PROBLEM DESCRIPTION:
What you return must match the records exactly, except that the pictures are gone.

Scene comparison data
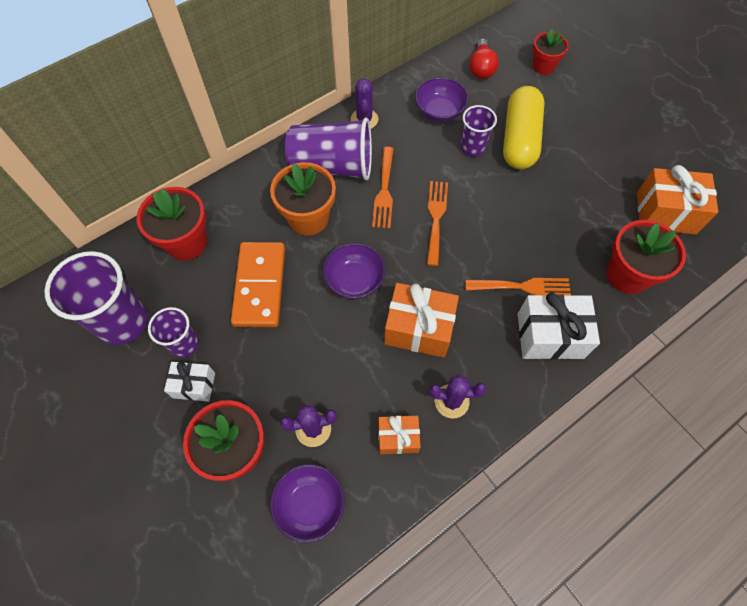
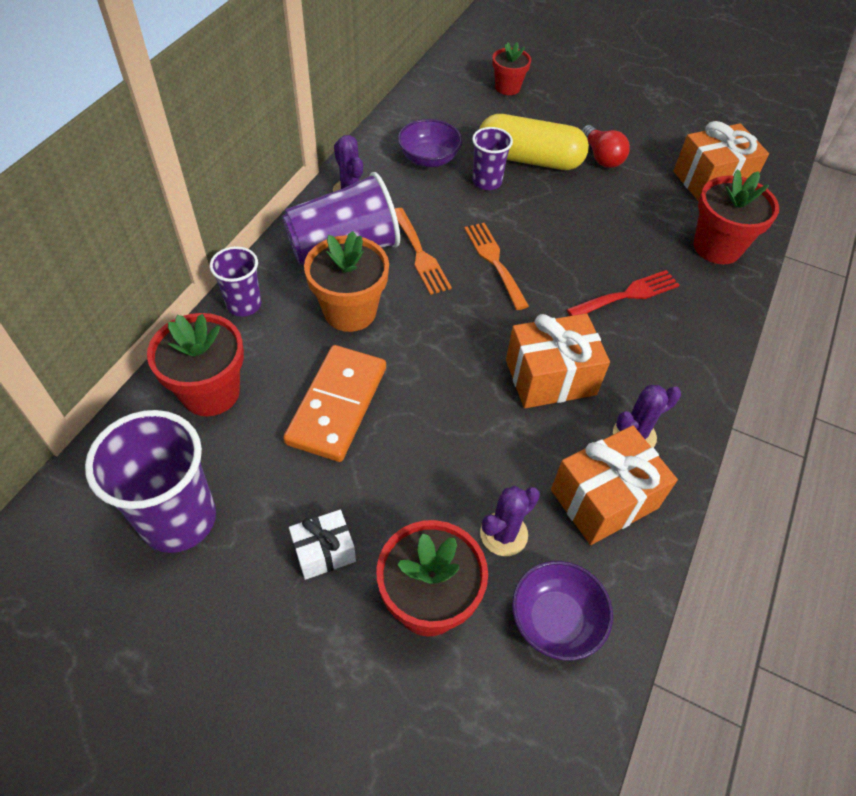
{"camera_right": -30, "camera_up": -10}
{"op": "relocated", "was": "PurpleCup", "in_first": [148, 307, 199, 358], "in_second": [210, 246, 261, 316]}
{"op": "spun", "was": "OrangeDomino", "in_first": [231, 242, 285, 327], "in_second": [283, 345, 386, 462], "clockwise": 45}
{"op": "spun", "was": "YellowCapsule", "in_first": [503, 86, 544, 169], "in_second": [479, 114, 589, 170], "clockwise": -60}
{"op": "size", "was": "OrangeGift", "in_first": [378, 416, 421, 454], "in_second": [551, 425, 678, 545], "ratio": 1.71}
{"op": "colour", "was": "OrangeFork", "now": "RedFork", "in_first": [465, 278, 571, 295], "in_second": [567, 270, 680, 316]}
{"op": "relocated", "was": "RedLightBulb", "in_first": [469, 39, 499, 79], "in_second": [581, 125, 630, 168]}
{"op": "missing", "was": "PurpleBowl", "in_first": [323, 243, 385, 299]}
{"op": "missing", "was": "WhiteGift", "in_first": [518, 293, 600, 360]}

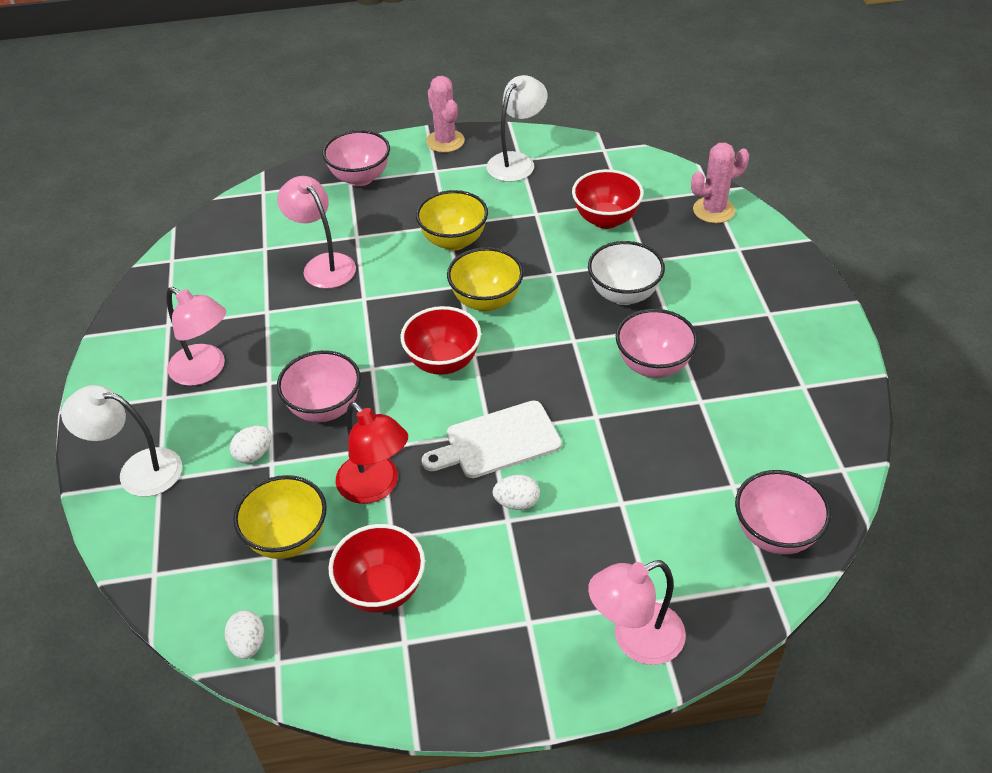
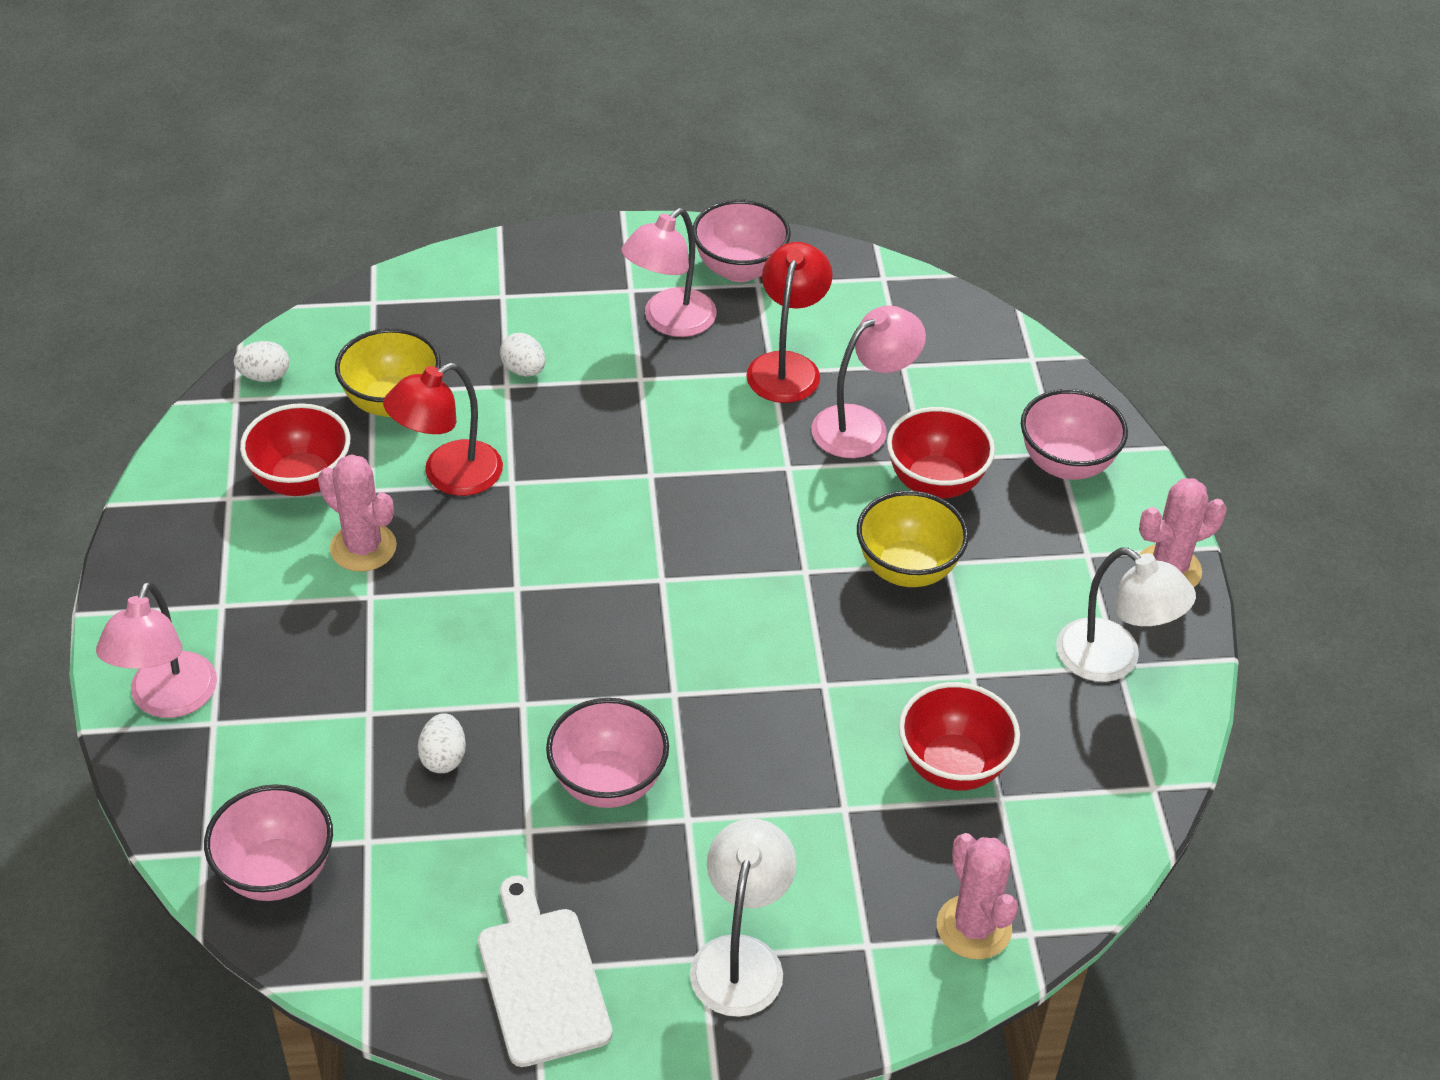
{"camera_right": 90, "camera_up": 0}
{"op": "spun", "was": "PinkLamp", "in_first": [588, 560, 686, 665], "in_second": [96, 581, 217, 718], "clockwise": -150}
{"op": "appeared", "now": "PinkCactus", "in_second": [318, 454, 397, 572]}
{"op": "relocated", "was": "WhiteEgg", "in_first": [493, 475, 540, 510], "in_second": [418, 713, 466, 773]}
{"op": "relocated", "was": "WhiteCuttingBoard", "in_first": [422, 400, 562, 478], "in_second": [478, 875, 613, 1067]}
{"op": "relocated", "was": "WhiteLamp", "in_first": [61, 385, 182, 497], "in_second": [690, 818, 796, 1017]}
{"op": "relocated", "was": "PinkBowl", "in_first": [277, 350, 361, 422], "in_second": [693, 200, 791, 282]}
{"op": "appeared", "now": "RedLamp", "in_second": [746, 242, 833, 403]}
{"op": "relocated", "was": "RedBowl", "in_first": [400, 306, 481, 375], "in_second": [887, 407, 995, 499]}
{"op": "missing", "was": "YellowBowl", "in_first": [447, 247, 524, 312]}
{"op": "missing", "was": "WhiteBowl", "in_first": [588, 241, 665, 305]}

EXERCISE RESPONSE:
{"camera_right": -30, "camera_up": -10}
{"op": "relocated", "was": "PurpleCup", "in_first": [148, 307, 199, 358], "in_second": [210, 246, 261, 316]}
{"op": "spun", "was": "OrangeDomino", "in_first": [231, 242, 285, 327], "in_second": [283, 345, 386, 462], "clockwise": 45}
{"op": "spun", "was": "YellowCapsule", "in_first": [503, 86, 544, 169], "in_second": [479, 114, 589, 170], "clockwise": -60}
{"op": "size", "was": "OrangeGift", "in_first": [378, 416, 421, 454], "in_second": [551, 425, 678, 545], "ratio": 1.71}
{"op": "colour", "was": "OrangeFork", "now": "RedFork", "in_first": [465, 278, 571, 295], "in_second": [567, 270, 680, 316]}
{"op": "relocated", "was": "RedLightBulb", "in_first": [469, 39, 499, 79], "in_second": [581, 125, 630, 168]}
{"op": "missing", "was": "PurpleBowl", "in_first": [323, 243, 385, 299]}
{"op": "missing", "was": "WhiteGift", "in_first": [518, 293, 600, 360]}

{"camera_right": 90, "camera_up": 0}
{"op": "spun", "was": "PinkLamp", "in_first": [588, 560, 686, 665], "in_second": [96, 581, 217, 718], "clockwise": -150}
{"op": "appeared", "now": "PinkCactus", "in_second": [318, 454, 397, 572]}
{"op": "relocated", "was": "WhiteEgg", "in_first": [493, 475, 540, 510], "in_second": [418, 713, 466, 773]}
{"op": "relocated", "was": "WhiteCuttingBoard", "in_first": [422, 400, 562, 478], "in_second": [478, 875, 613, 1067]}
{"op": "relocated", "was": "WhiteLamp", "in_first": [61, 385, 182, 497], "in_second": [690, 818, 796, 1017]}
{"op": "relocated", "was": "PinkBowl", "in_first": [277, 350, 361, 422], "in_second": [693, 200, 791, 282]}
{"op": "appeared", "now": "RedLamp", "in_second": [746, 242, 833, 403]}
{"op": "relocated", "was": "RedBowl", "in_first": [400, 306, 481, 375], "in_second": [887, 407, 995, 499]}
{"op": "missing", "was": "YellowBowl", "in_first": [447, 247, 524, 312]}
{"op": "missing", "was": "WhiteBowl", "in_first": [588, 241, 665, 305]}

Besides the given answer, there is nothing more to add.